[MATERIALS PROVIDED Boundary: Start]

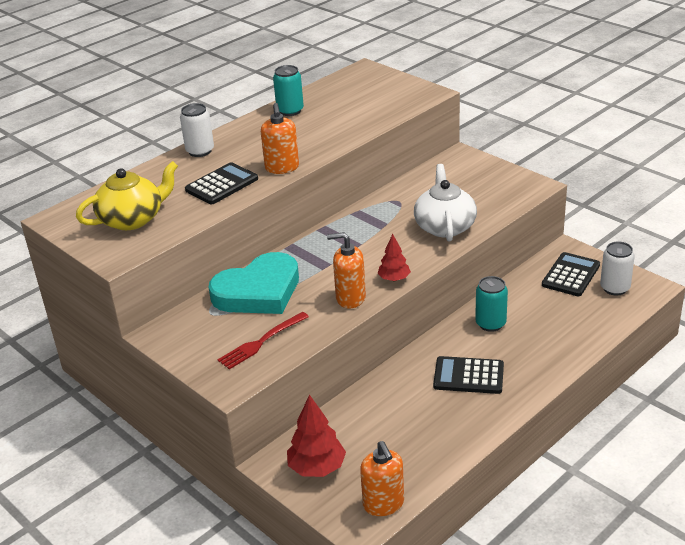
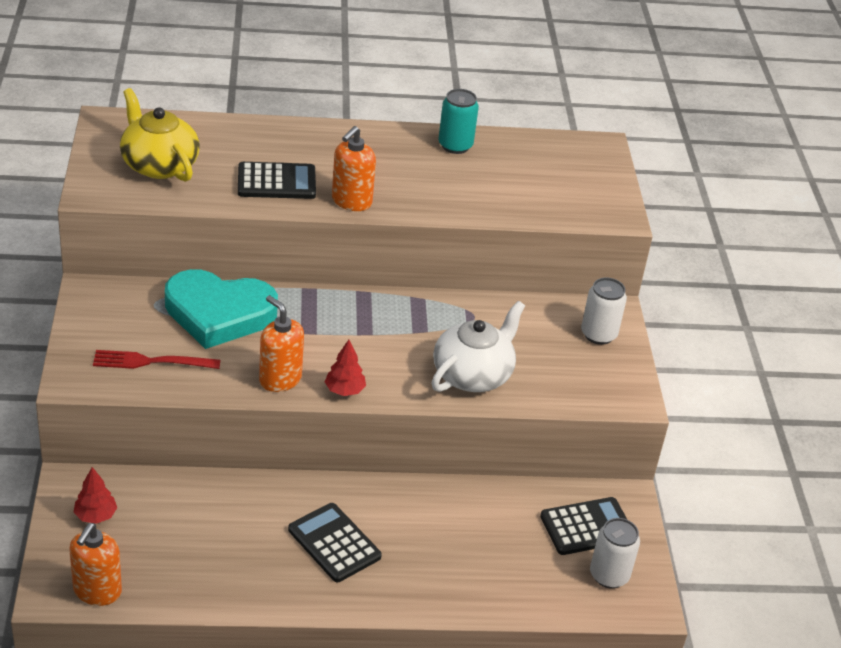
camera: 35 degrees right, 5 degrees up
yellow teapot [76,161,178,230] -> yellow teapot turned 135 degrees counterclockwise [120,88,200,182]
white can [180,103,214,157] -> white can moved to [581,278,627,345]
red tree [287,394,346,477] -> red tree [73,467,117,524], size x0.62
turquoise can [475,276,508,332] -> none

[MATERIALS PROVIDED Boundary: End]

● WRITTEN TASK: From the first line to the last, return the records exactly and leave the pictures behind.

● EXERCISE SOLUTION:
camera: 35 degrees right, 5 degrees up
yellow teapot [76,161,178,230] -> yellow teapot turned 135 degrees counterclockwise [120,88,200,182]
white can [180,103,214,157] -> white can moved to [581,278,627,345]
red tree [287,394,346,477] -> red tree [73,467,117,524], size x0.62
turquoise can [475,276,508,332] -> none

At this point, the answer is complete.